WHAT THE TASK REQUIRES -
Among the lines below, copy exactly those from the one with "[306,171,386,214]" through the one with "[455,144,488,195] (first image)", counting both ends.

SUPPLIED DATA -
»»

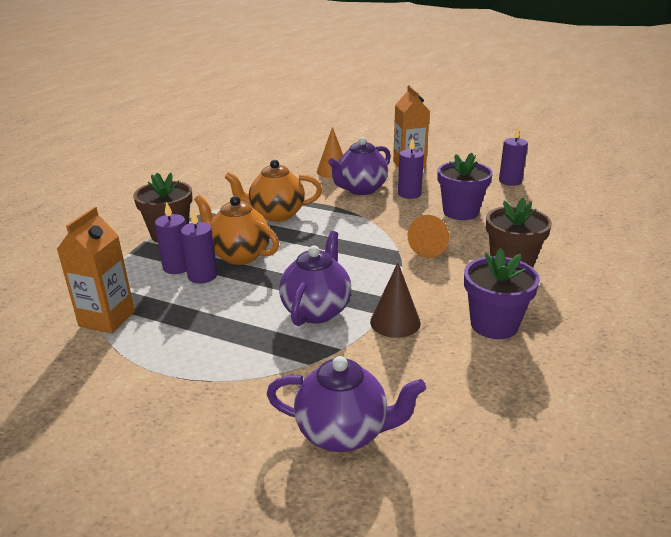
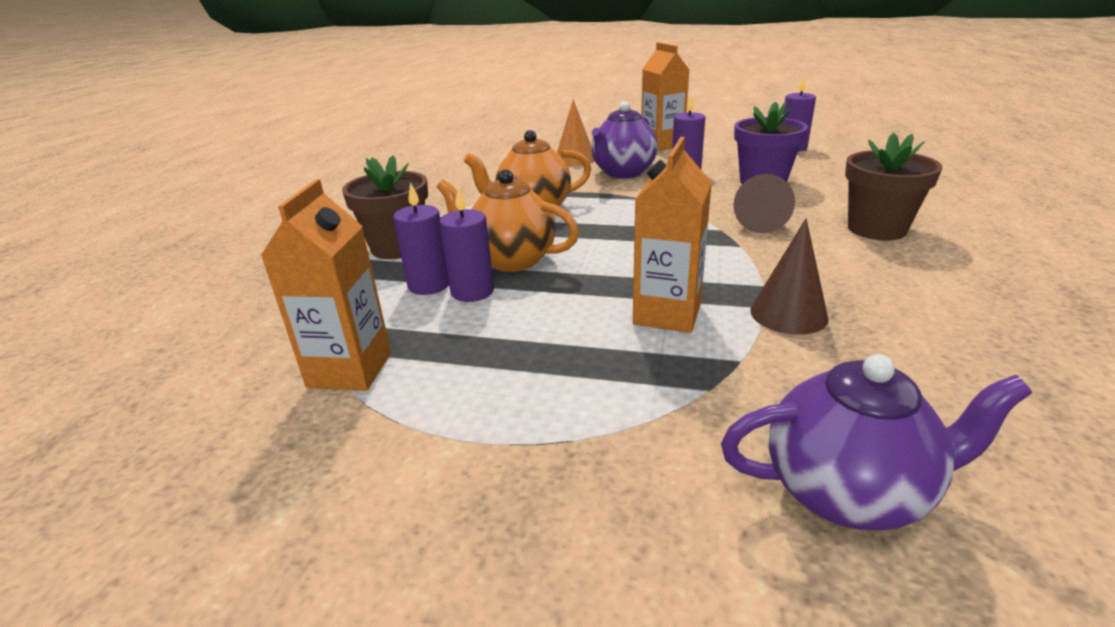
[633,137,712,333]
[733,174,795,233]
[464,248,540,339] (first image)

««
»»

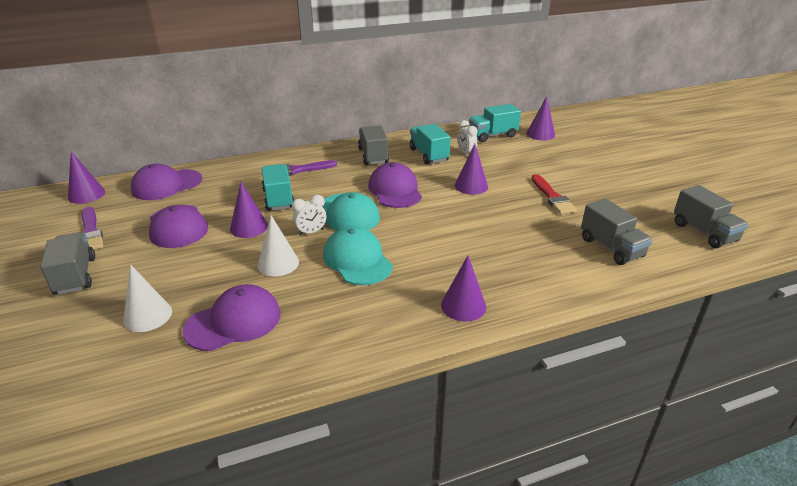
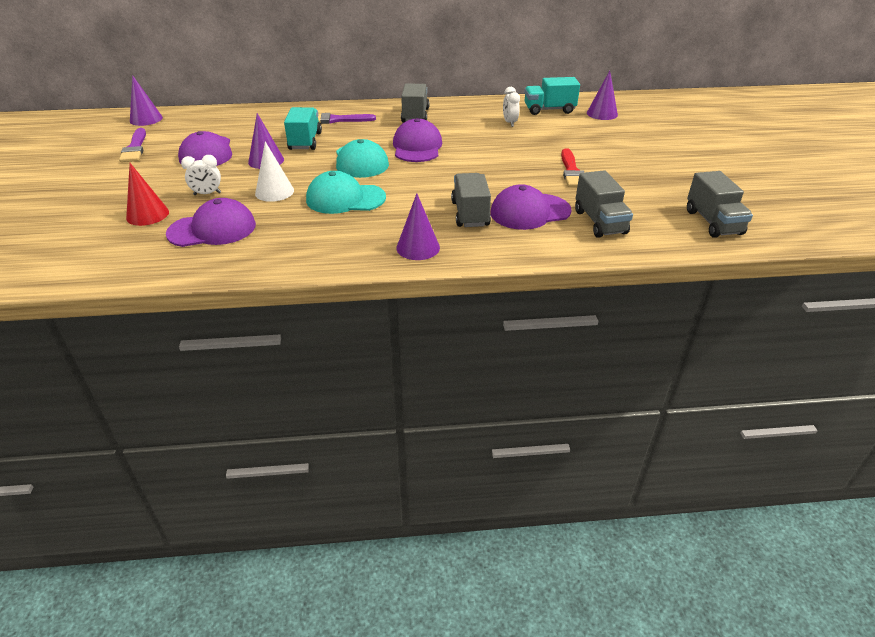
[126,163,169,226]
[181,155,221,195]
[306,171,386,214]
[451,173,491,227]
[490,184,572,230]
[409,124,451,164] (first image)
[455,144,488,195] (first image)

««

RESPONSE AREA -
[306,171,386,214]
[451,173,491,227]
[490,184,572,230]
[409,124,451,164] (first image)
[455,144,488,195] (first image)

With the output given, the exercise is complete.